Image change detection data:
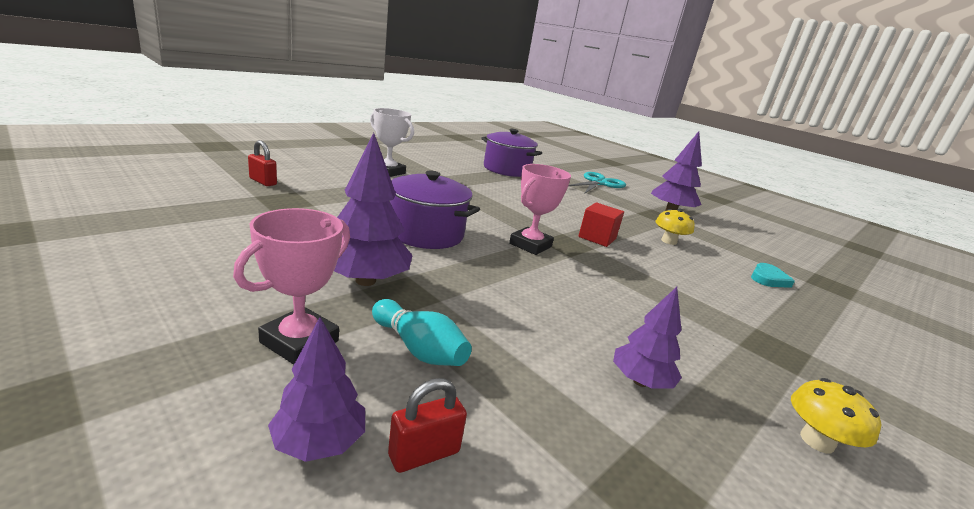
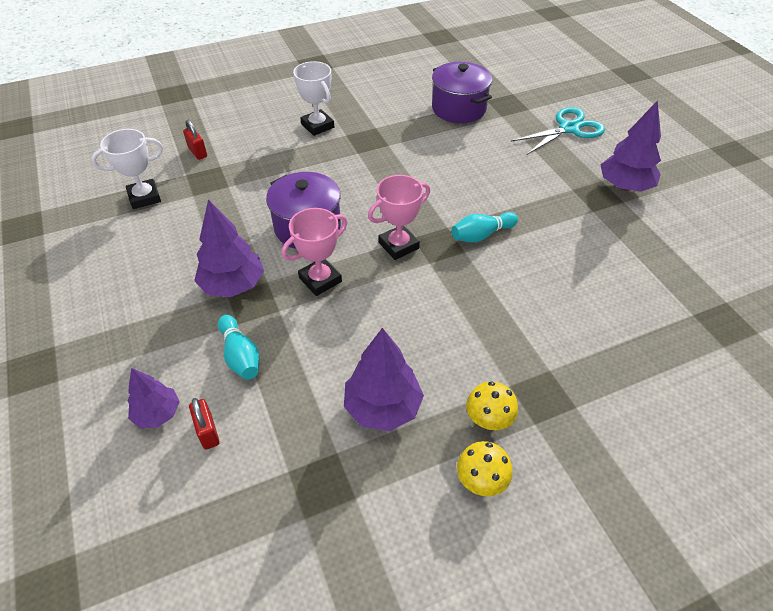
camera: 25 degrees right, 25 degrees up
pink trophy [233,208,350,365] -> pink trophy moved to [282,208,347,296]
red padlock [388,378,467,473] -> red padlock turned 75 degrees clockwise [189,398,220,450]
red cube [578,202,624,247] -> turquoise bowling pin [451,212,518,243]
purple tree [613,287,682,389] -> purple tree [344,328,424,431], size x1.60
yellow mushroom [655,208,695,245] -> yellow mushroom moved to [466,381,518,430]
turquoise heart [751,263,795,288] -> none
none -> white trophy [91,129,163,209]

- EXERCISE DIRECTIONS:
Leave the pictures aside and give the records above back word for word.

- EXERCISE ANSWER:
camera: 25 degrees right, 25 degrees up
pink trophy [233,208,350,365] -> pink trophy moved to [282,208,347,296]
red padlock [388,378,467,473] -> red padlock turned 75 degrees clockwise [189,398,220,450]
red cube [578,202,624,247] -> turquoise bowling pin [451,212,518,243]
purple tree [613,287,682,389] -> purple tree [344,328,424,431], size x1.60
yellow mushroom [655,208,695,245] -> yellow mushroom moved to [466,381,518,430]
turquoise heart [751,263,795,288] -> none
none -> white trophy [91,129,163,209]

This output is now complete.